## [TASK INSTRUCTIONS]
Go through the material and tally the lines containing the string "plate". Give the total alone.

## [RECORDS FOR THIS EXERCISE]
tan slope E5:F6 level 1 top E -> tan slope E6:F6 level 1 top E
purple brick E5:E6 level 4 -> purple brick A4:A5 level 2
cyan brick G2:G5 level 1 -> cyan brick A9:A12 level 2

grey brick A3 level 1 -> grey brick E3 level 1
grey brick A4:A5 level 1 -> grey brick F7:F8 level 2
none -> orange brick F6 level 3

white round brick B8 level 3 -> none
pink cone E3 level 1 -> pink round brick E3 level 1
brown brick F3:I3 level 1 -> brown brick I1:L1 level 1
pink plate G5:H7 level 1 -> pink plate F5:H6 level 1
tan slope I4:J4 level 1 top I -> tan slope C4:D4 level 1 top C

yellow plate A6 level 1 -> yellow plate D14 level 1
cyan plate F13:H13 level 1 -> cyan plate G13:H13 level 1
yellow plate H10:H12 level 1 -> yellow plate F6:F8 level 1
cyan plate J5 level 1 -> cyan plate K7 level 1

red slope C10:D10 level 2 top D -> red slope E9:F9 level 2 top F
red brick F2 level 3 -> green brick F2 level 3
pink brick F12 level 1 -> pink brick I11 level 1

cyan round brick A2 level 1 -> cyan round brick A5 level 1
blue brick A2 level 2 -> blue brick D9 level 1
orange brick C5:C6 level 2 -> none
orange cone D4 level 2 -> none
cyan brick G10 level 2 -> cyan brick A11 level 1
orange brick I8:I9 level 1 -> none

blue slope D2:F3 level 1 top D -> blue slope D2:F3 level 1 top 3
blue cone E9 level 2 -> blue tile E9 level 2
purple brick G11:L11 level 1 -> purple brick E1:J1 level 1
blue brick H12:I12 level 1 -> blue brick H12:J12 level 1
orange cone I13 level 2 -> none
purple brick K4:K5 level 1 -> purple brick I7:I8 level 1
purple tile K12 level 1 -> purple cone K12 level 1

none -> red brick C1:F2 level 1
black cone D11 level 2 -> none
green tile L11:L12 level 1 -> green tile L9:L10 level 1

## [TASK SOLUTION]
5